PROBLEM STATEMENT.
Exercise in exact copying: restate word for word only the lines below from the one containing "RGB: SMD5050 -> KY-009" through the one containing "RGB pin R: C13 -> B0", omitting any pictures.
START RECORDS FOR THIS EXERCISE
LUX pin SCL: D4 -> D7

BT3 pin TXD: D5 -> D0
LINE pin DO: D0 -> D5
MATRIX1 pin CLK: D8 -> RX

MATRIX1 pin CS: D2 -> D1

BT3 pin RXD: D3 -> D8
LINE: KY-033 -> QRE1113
END RECORDS FOR THIS EXERCISE
START RECORDS FOR THIS EXERCISE
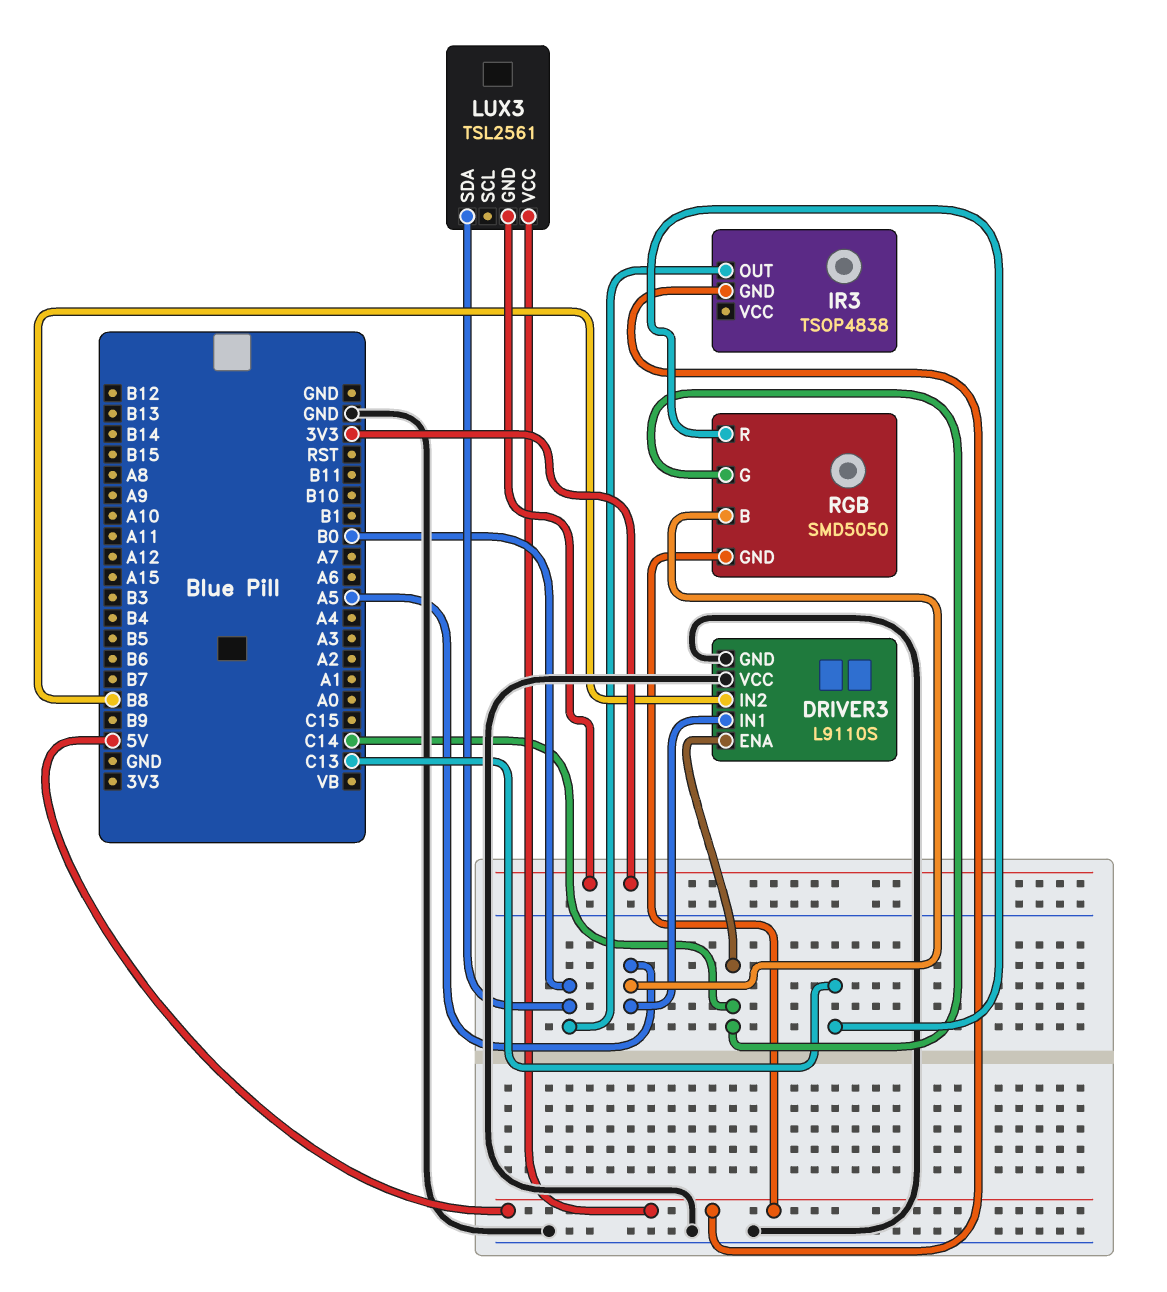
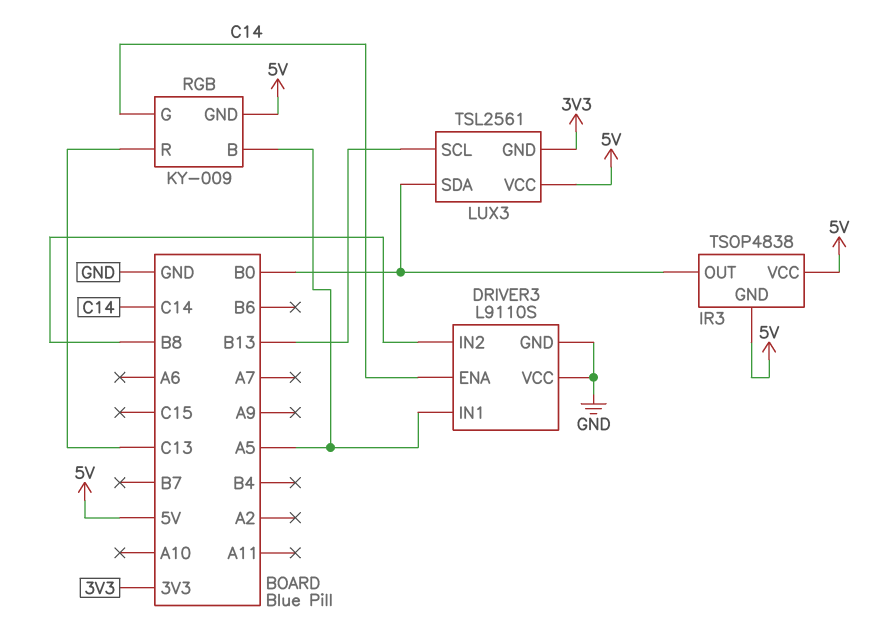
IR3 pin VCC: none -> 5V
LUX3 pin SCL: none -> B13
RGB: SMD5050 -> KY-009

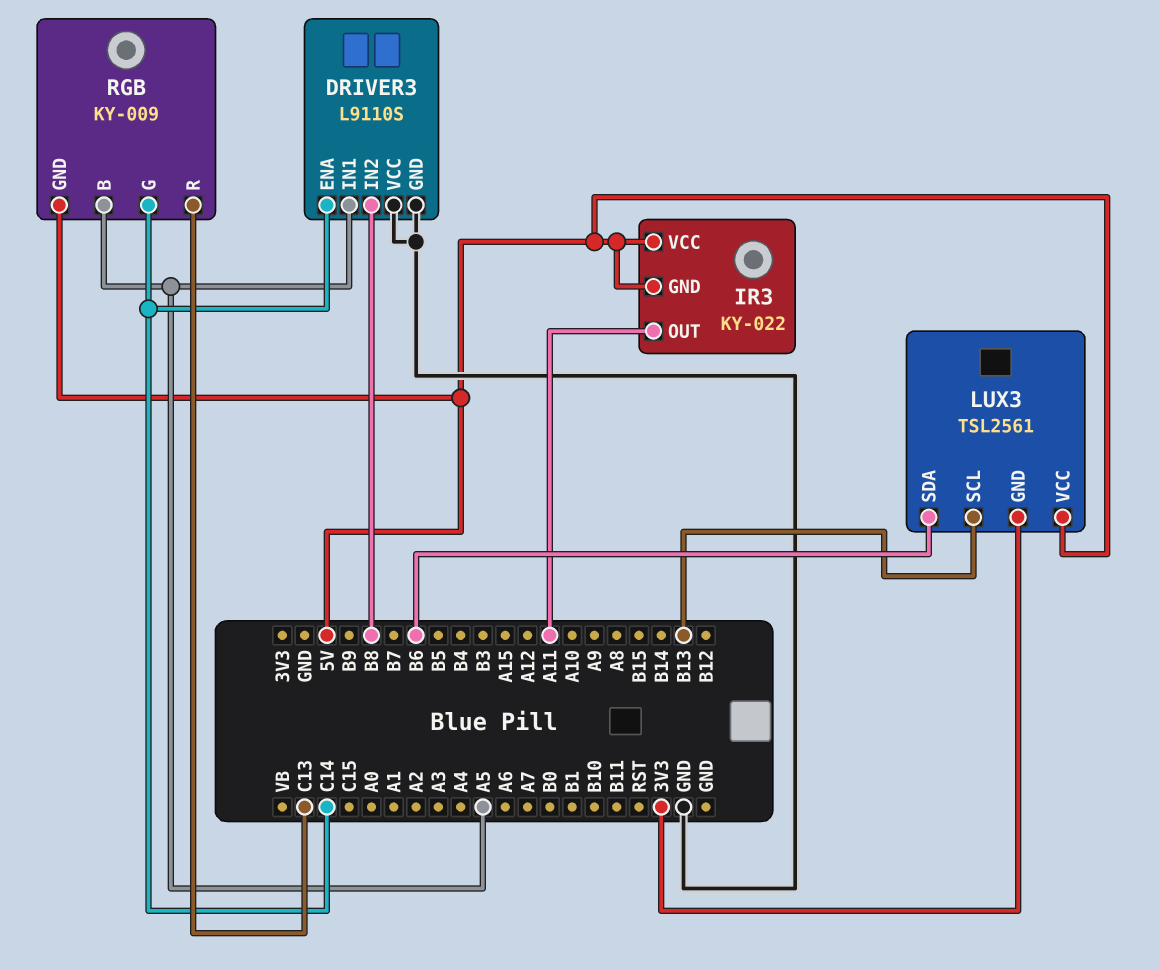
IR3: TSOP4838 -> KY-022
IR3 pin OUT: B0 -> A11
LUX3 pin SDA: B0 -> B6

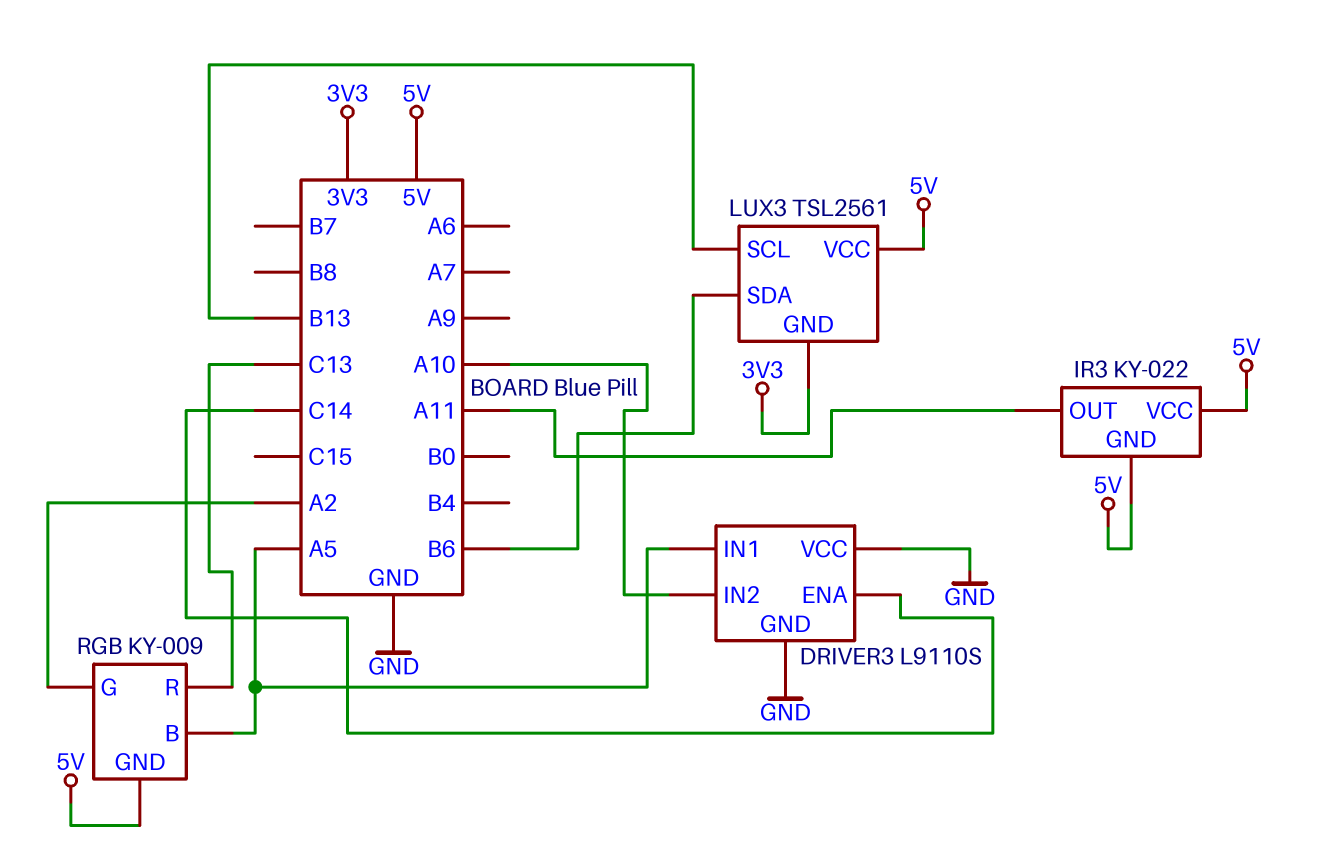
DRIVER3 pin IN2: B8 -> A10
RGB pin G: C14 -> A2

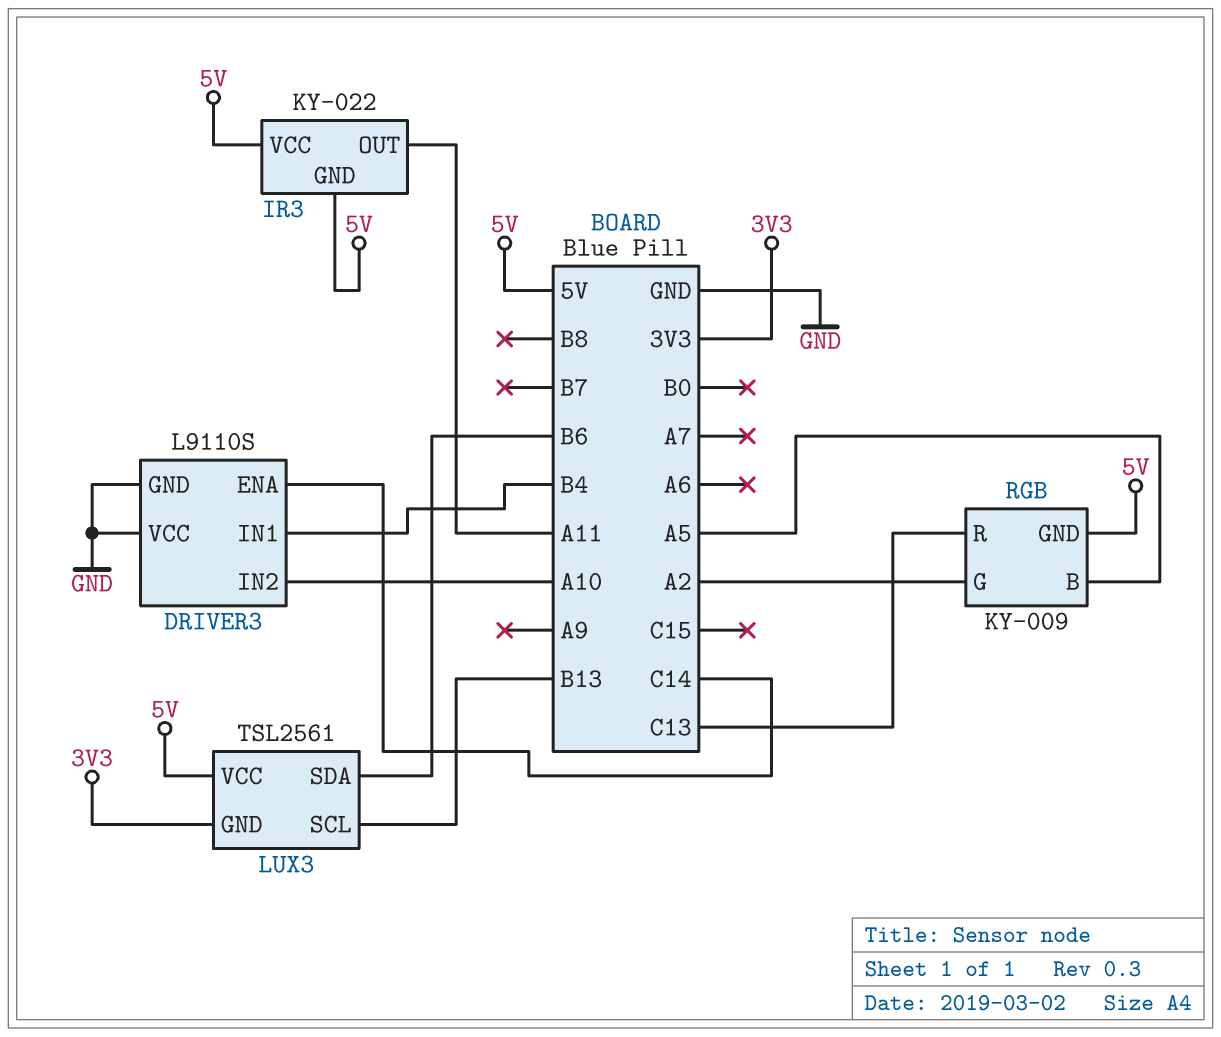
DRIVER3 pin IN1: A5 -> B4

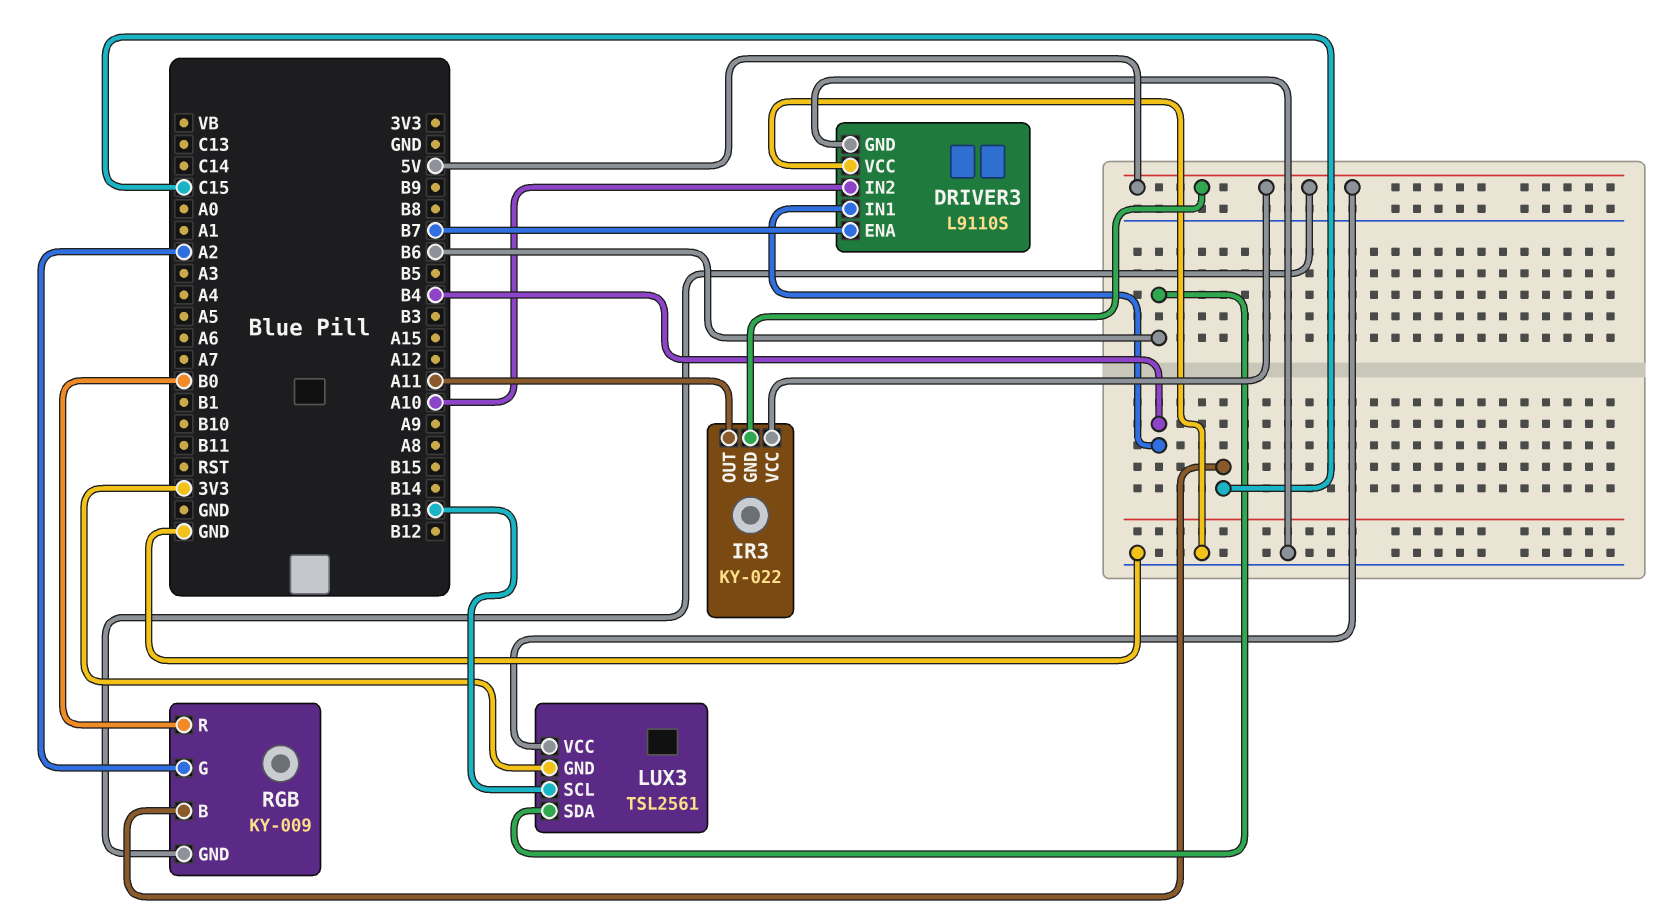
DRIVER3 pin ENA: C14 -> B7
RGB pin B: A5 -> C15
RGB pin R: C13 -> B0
END RECORDS FOR THIS EXERCISE
START RECORDS FOR THIS EXERCISE
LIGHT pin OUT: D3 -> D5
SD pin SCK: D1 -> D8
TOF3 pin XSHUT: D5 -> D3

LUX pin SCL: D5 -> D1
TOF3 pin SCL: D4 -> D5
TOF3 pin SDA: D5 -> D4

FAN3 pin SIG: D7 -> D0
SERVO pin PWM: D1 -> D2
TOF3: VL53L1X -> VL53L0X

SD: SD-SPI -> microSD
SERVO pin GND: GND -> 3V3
END RECORDS FOR THIS EXERCISE
SOLUTION TO THE EXERCISE.
RGB: SMD5050 -> KY-009

IR3: TSOP4838 -> KY-022
IR3 pin OUT: B0 -> A11
LUX3 pin SDA: B0 -> B6

DRIVER3 pin IN2: B8 -> A10
RGB pin G: C14 -> A2

DRIVER3 pin IN1: A5 -> B4

DRIVER3 pin ENA: C14 -> B7
RGB pin B: A5 -> C15
RGB pin R: C13 -> B0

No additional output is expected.